**Given instruction:**
Update the items below so that every "woven brown basket" becomes "wicker basket", with nothing else changed, and leave the pictures out of your answer.

**Input data:**
-- Begin --

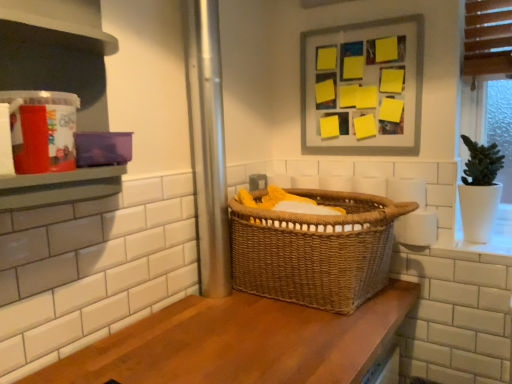
Describe the element at coordinates (417, 228) in the screenshot. I see `white matte toilet paper at right, positioned as the 2th toilet paper in top-to-bottom order` at that location.

Image resolution: width=512 pixels, height=384 pixels. What are the coordinates of `white matte toilet paper at right, which appears as the 1th toilet paper when ordered from the bottom` in the screenshot? It's located at (417, 228).

What is the approximate width of woven brown basket at center?

The width of woven brown basket at center is 17.34 inches.

This screenshot has height=384, width=512. I want to click on yellow paper at upper center, so click(364, 86).

From the image's perspective, is wooden counter at center under white matte toilet paper at right, which is the first toilet paper in top-to-bottom order?

Yes, from the image's perspective, wooden counter at center is below white matte toilet paper at right, which is the first toilet paper in top-to-bottom order.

-- End --

**Result of the task:**
Describe the element at coordinates (417, 228) in the screenshot. I see `white matte toilet paper at right, positioned as the 2th toilet paper in top-to-bottom order` at that location.

Image resolution: width=512 pixels, height=384 pixels. What are the coordinates of `white matte toilet paper at right, which appears as the 1th toilet paper when ordered from the bottom` in the screenshot? It's located at (417, 228).

What is the approximate width of wicker basket at center?

The width of wicker basket at center is 17.34 inches.

This screenshot has height=384, width=512. I want to click on yellow paper at upper center, so click(364, 86).

From the image's perspective, is wooden counter at center under white matte toilet paper at right, which is the first toilet paper in top-to-bottom order?

Yes, from the image's perspective, wooden counter at center is below white matte toilet paper at right, which is the first toilet paper in top-to-bottom order.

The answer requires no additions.